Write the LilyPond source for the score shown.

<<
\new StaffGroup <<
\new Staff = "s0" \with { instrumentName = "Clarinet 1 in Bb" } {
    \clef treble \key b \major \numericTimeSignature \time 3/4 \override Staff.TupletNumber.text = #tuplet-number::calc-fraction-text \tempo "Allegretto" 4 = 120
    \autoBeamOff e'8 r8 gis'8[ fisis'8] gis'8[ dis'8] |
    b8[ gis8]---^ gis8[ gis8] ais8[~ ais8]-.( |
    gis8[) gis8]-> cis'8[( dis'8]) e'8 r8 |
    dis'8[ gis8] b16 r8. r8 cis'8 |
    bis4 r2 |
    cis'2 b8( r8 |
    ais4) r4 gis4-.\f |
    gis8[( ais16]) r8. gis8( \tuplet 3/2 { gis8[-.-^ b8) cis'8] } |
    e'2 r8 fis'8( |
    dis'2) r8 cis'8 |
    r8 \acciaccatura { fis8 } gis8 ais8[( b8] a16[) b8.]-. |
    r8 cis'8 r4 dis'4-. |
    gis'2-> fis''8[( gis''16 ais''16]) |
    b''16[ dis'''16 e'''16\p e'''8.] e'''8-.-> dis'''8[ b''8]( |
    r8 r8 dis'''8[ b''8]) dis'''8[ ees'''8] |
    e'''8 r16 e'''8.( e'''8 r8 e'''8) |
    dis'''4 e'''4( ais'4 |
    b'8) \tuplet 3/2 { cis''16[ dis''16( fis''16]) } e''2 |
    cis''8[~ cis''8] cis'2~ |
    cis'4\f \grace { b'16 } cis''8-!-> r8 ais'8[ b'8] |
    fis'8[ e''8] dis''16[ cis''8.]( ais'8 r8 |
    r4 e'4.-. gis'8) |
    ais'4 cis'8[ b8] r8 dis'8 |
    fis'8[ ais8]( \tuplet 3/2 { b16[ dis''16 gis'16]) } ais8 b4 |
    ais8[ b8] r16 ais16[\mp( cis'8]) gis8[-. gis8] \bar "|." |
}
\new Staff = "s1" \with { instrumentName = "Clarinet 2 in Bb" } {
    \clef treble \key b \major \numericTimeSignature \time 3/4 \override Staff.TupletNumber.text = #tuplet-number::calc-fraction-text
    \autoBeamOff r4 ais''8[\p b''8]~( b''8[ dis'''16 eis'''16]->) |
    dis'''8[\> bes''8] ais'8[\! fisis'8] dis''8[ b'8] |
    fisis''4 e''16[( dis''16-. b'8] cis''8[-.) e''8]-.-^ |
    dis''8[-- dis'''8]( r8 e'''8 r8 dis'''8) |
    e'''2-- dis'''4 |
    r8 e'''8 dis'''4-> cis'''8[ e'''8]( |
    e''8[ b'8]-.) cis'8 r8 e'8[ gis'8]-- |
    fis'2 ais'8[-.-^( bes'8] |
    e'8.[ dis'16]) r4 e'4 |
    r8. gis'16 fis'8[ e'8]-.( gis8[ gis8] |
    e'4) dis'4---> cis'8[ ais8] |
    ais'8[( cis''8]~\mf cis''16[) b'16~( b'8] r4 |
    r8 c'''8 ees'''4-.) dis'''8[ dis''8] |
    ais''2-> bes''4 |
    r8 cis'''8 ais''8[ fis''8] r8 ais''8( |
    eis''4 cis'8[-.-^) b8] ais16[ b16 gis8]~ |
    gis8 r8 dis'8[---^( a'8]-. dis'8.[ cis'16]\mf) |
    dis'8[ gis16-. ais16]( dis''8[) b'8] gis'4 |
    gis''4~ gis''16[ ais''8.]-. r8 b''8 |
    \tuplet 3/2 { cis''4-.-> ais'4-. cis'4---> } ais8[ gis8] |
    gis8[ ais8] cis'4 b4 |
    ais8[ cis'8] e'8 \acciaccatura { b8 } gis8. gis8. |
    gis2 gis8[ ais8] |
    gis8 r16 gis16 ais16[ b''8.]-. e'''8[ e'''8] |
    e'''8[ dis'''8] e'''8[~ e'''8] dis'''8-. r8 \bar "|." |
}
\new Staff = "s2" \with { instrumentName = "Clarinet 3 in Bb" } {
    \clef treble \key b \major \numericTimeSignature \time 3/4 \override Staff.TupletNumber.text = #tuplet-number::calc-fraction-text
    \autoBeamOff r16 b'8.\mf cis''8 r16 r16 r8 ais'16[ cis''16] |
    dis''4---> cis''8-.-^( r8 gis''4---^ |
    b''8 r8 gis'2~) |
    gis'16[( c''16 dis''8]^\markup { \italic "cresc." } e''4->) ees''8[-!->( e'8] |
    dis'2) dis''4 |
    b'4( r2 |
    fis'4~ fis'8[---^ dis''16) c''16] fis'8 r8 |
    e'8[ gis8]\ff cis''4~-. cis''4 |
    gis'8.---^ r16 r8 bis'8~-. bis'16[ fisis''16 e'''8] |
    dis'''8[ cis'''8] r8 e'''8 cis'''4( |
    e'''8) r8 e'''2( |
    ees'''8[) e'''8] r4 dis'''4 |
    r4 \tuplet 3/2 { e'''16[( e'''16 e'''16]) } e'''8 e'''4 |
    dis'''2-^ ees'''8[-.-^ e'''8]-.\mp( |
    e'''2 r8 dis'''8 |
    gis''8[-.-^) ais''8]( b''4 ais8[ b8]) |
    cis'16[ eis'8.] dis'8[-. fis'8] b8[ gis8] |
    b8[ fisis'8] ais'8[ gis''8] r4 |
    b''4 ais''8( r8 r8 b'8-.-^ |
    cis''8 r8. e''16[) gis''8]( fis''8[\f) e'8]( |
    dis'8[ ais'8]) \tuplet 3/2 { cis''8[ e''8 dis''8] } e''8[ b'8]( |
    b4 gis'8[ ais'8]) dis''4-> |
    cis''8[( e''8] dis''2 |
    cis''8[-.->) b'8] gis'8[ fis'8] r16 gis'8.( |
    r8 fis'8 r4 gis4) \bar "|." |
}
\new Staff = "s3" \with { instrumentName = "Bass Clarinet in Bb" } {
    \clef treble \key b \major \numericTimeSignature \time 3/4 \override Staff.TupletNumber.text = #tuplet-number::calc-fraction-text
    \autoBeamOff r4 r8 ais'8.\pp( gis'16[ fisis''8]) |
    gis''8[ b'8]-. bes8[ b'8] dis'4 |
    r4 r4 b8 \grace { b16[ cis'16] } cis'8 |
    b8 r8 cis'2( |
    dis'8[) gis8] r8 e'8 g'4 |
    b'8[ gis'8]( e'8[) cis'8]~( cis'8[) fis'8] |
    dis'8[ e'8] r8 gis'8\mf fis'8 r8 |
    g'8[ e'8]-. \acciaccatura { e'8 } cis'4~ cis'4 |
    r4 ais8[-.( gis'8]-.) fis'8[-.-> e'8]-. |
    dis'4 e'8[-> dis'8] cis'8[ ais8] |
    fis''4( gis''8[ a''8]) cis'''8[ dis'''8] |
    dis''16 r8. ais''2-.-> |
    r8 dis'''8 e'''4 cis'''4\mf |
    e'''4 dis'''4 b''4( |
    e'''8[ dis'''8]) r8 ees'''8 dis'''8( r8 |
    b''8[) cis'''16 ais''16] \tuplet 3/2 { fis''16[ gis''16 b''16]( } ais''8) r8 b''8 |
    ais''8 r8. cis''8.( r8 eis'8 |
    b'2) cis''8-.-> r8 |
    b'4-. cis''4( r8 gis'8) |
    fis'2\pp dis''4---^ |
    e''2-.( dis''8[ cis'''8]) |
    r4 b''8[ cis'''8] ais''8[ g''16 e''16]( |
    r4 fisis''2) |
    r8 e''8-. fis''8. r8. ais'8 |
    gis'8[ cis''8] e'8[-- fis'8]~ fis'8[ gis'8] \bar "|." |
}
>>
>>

THE TASK: Please gather every line of the data above that contains the string "autoBeamOff", matching case exactly.

THE COMPLETED TASK:
    \autoBeamOff e'8 r8 gis'8[ fisis'8] gis'8[ dis'8] |
    \autoBeamOff r4 ais''8[\p b''8]~( b''8[ dis'''16 eis'''16]->) |
    \autoBeamOff r16 b'8.\mf cis''8 r16 r16 r8 ais'16[ cis''16] |
    \autoBeamOff r4 r8 ais'8.\pp( gis'16[ fisis''8]) |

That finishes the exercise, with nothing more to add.